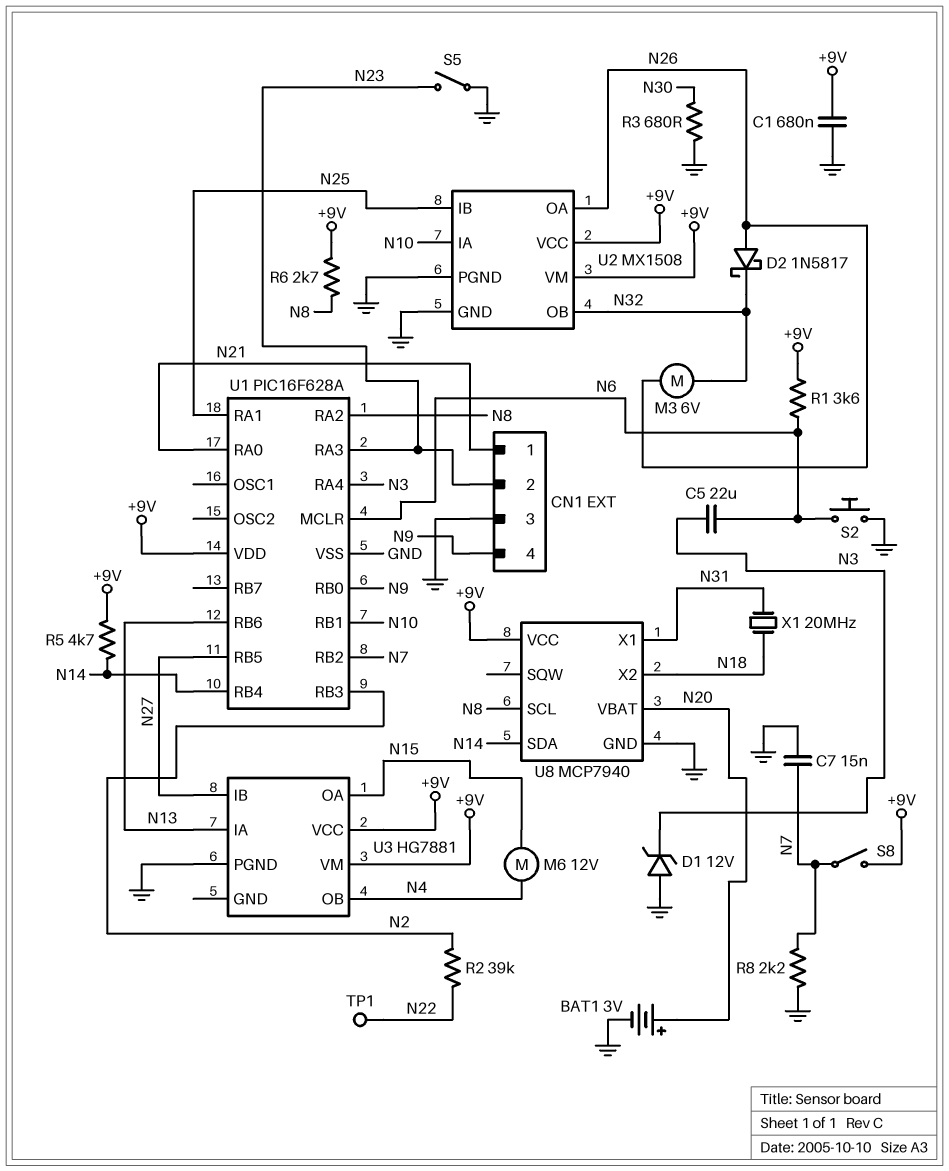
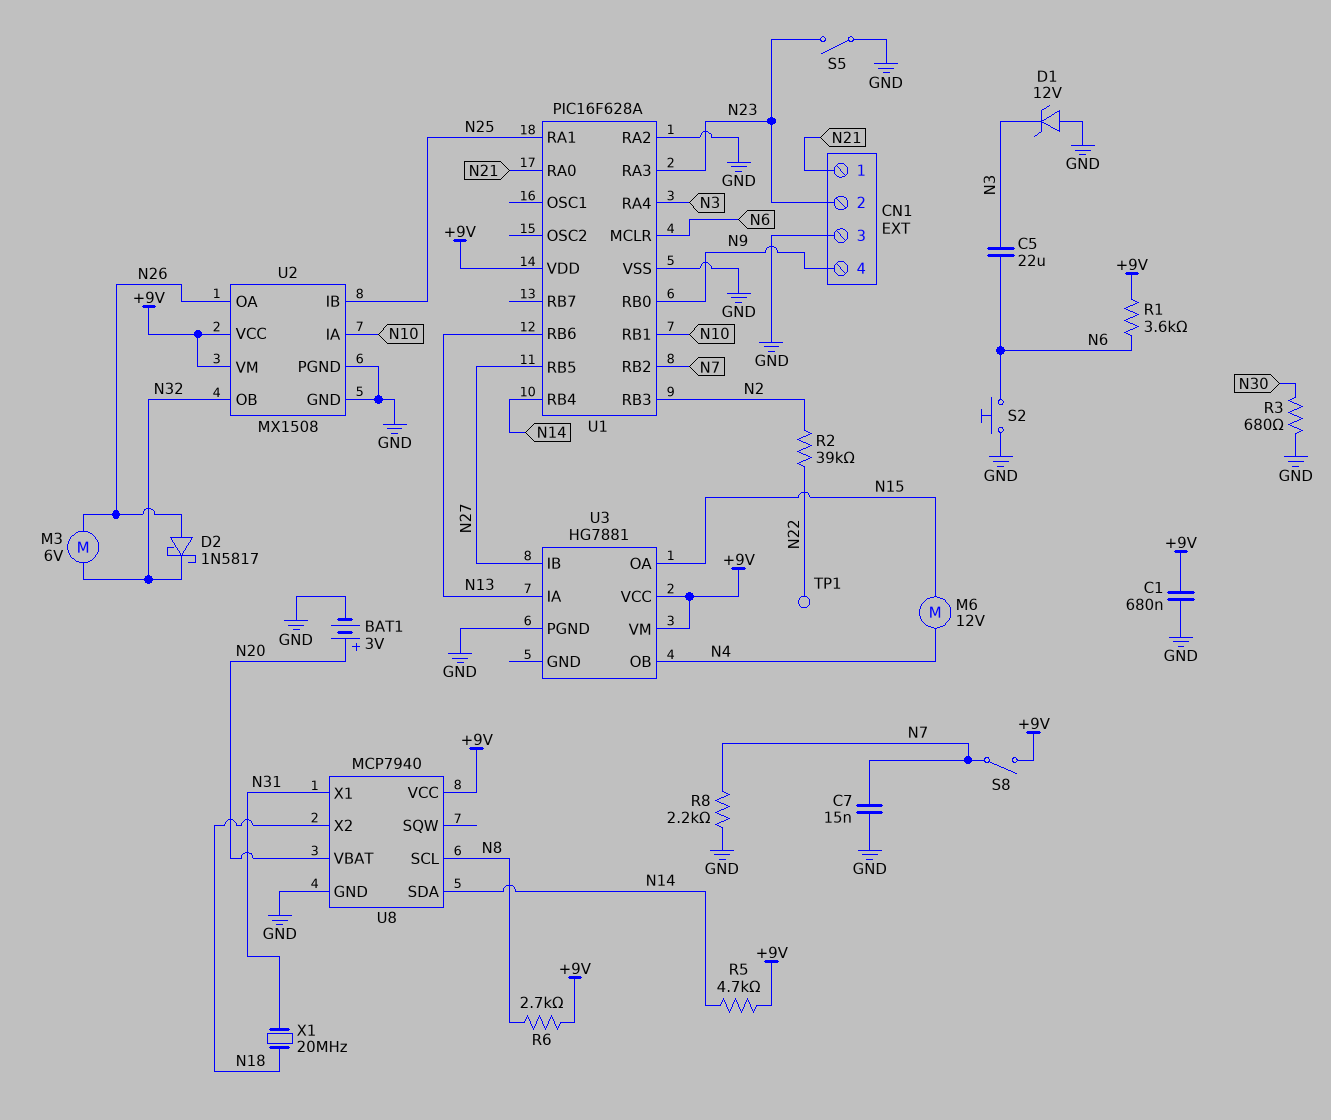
U1 pin RA2: N8 -> GND

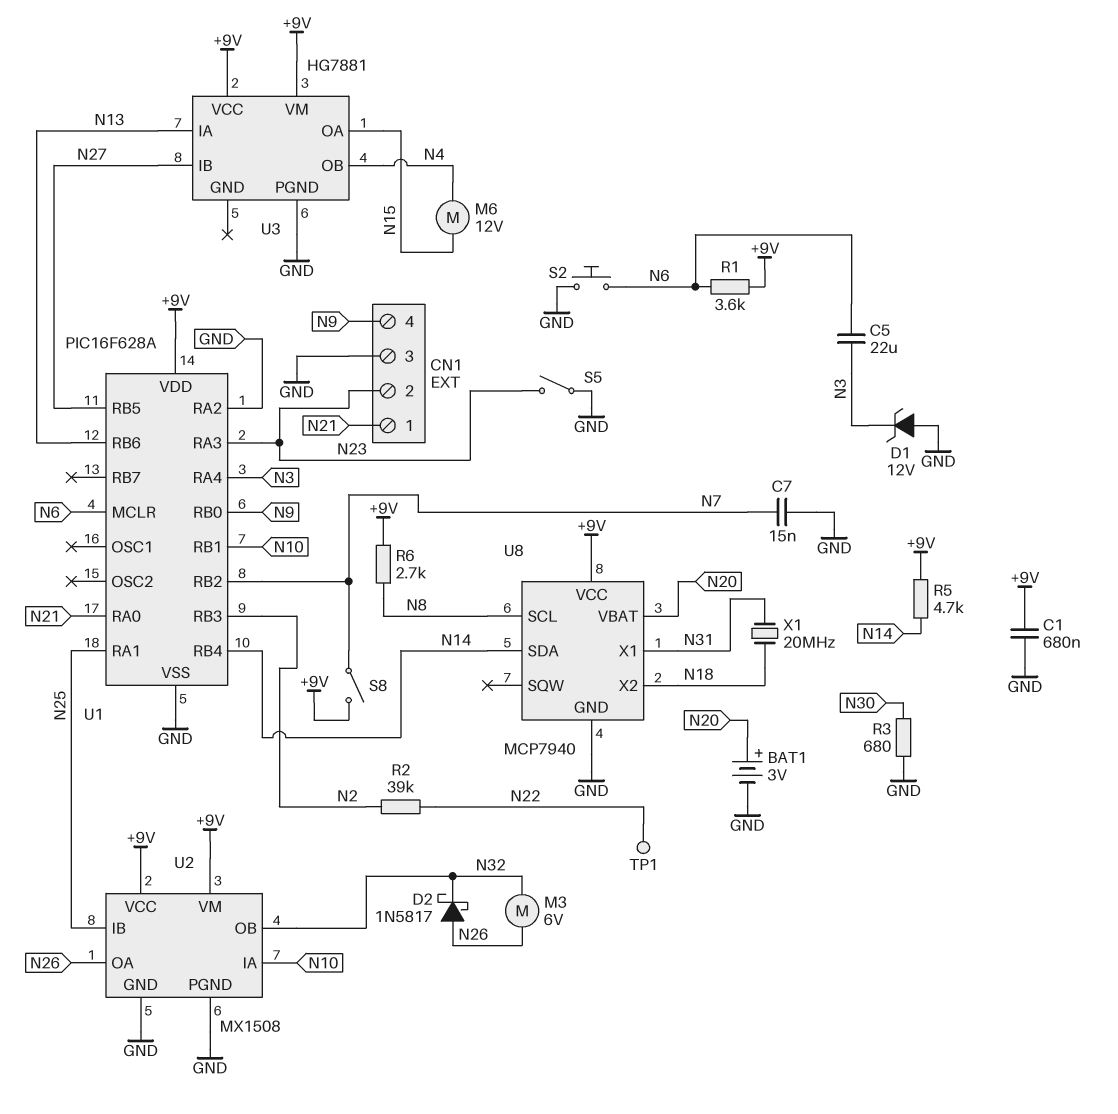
R8: 2.2k (GND, N7) -> none

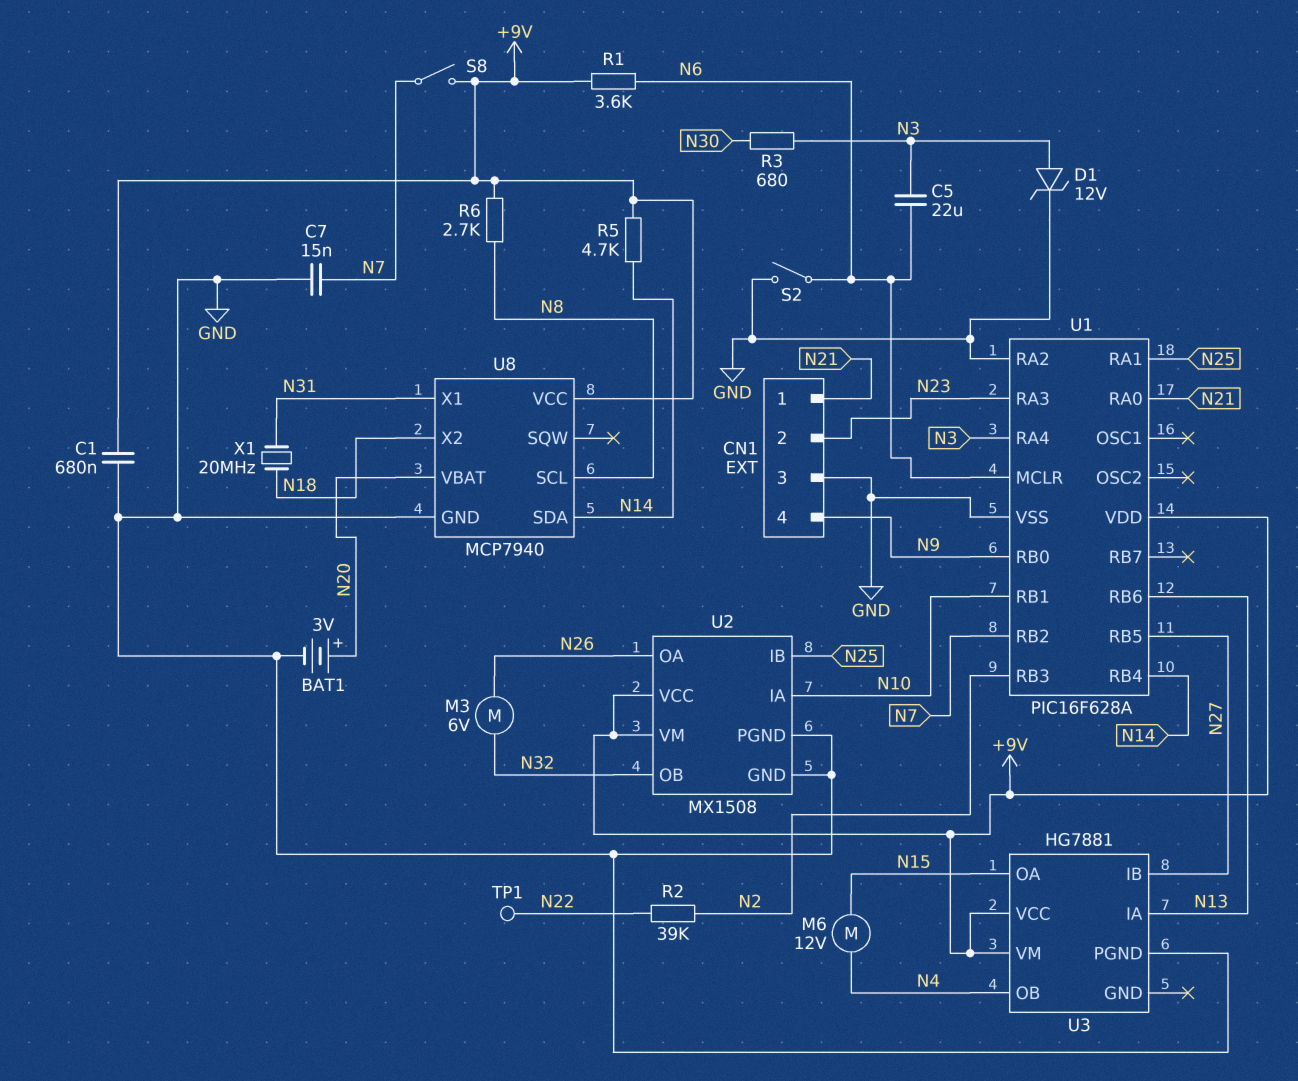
D1: zener 12V (A GND, K N3) -> zener 12V (A N3, K GND)
D2: schottky 1N5817 (A N26, K N32) -> none
R3: 680 (GND, N30) -> 680 (N3, N30)
S2: button (GND, N6) -> switch (GND, N6)
S5: switch (GND, N23) -> none

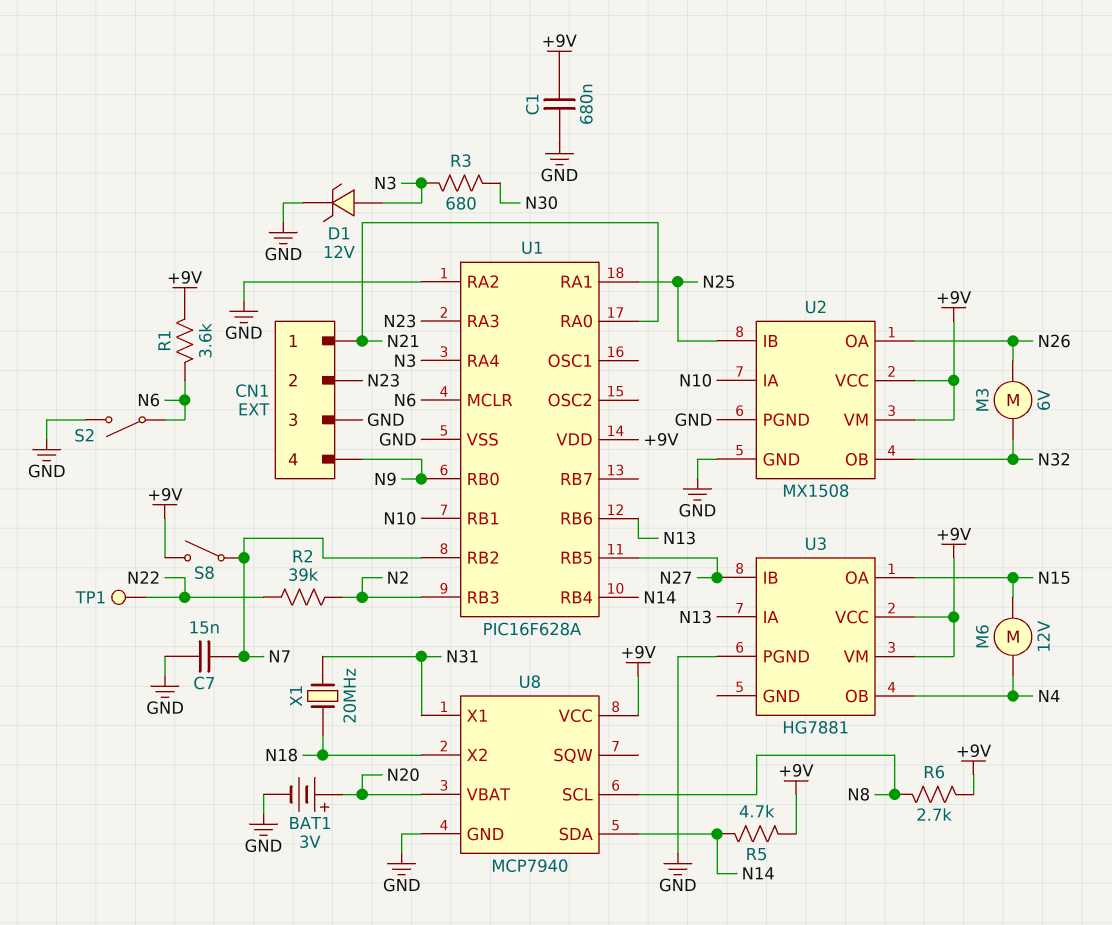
C5: 22uF (N3, N6) -> none

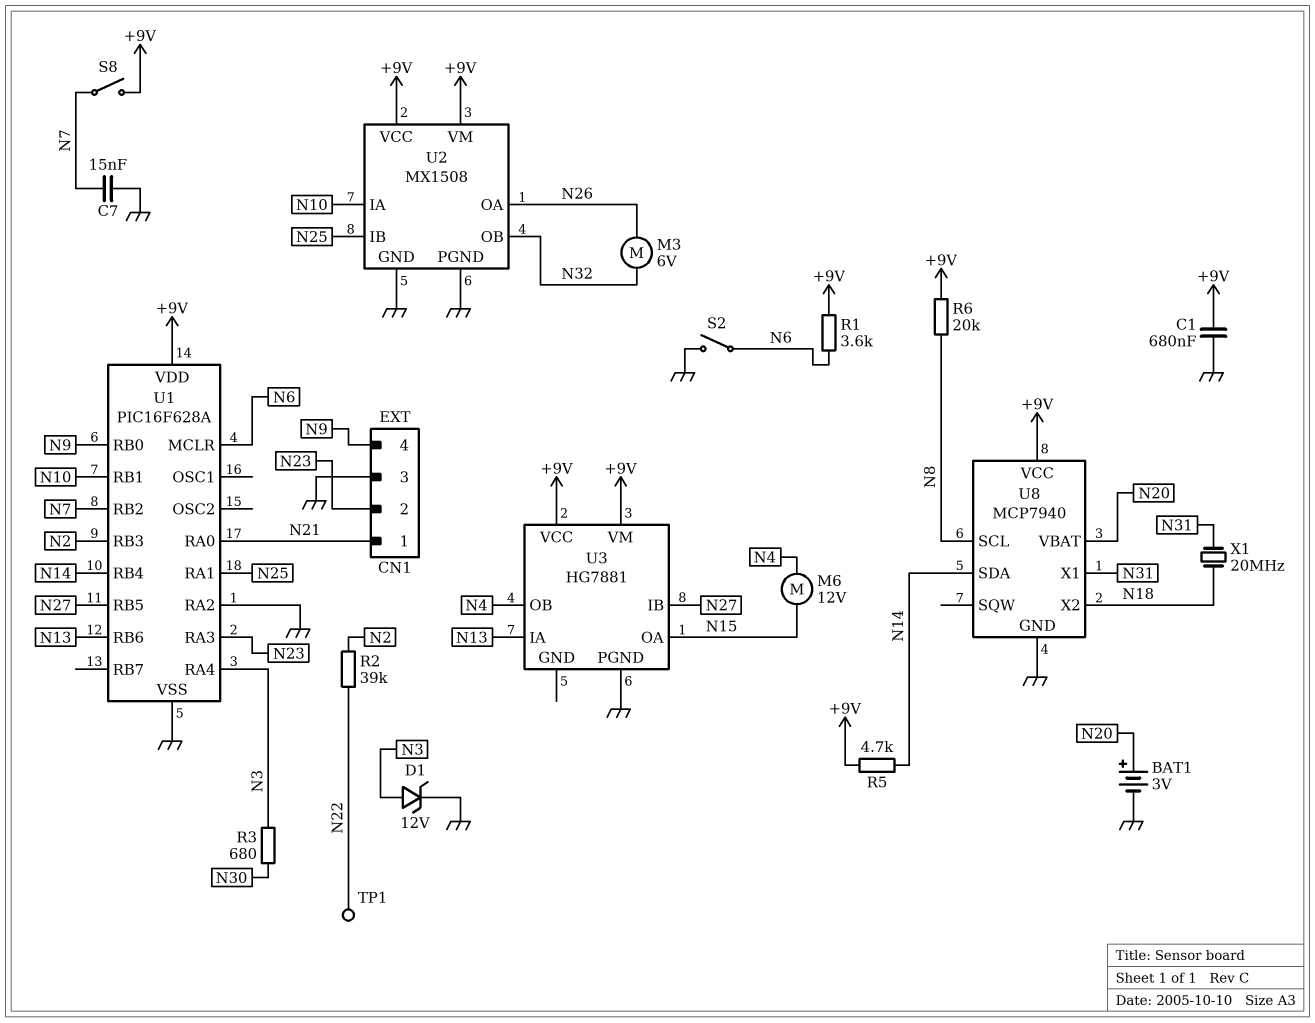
R6: 2.7k (+9V, N8) -> 20k (+9V, N8)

◆ ◆ ◆ ◆ ◆ ◆ ◆

§ PROBLEM DESCRIPTION
Extract, from the listing above, every line where the string "switch" occurs.

§ EXERCISE RESULT
S2: button (GND, N6) -> switch (GND, N6)
S5: switch (GND, N23) -> none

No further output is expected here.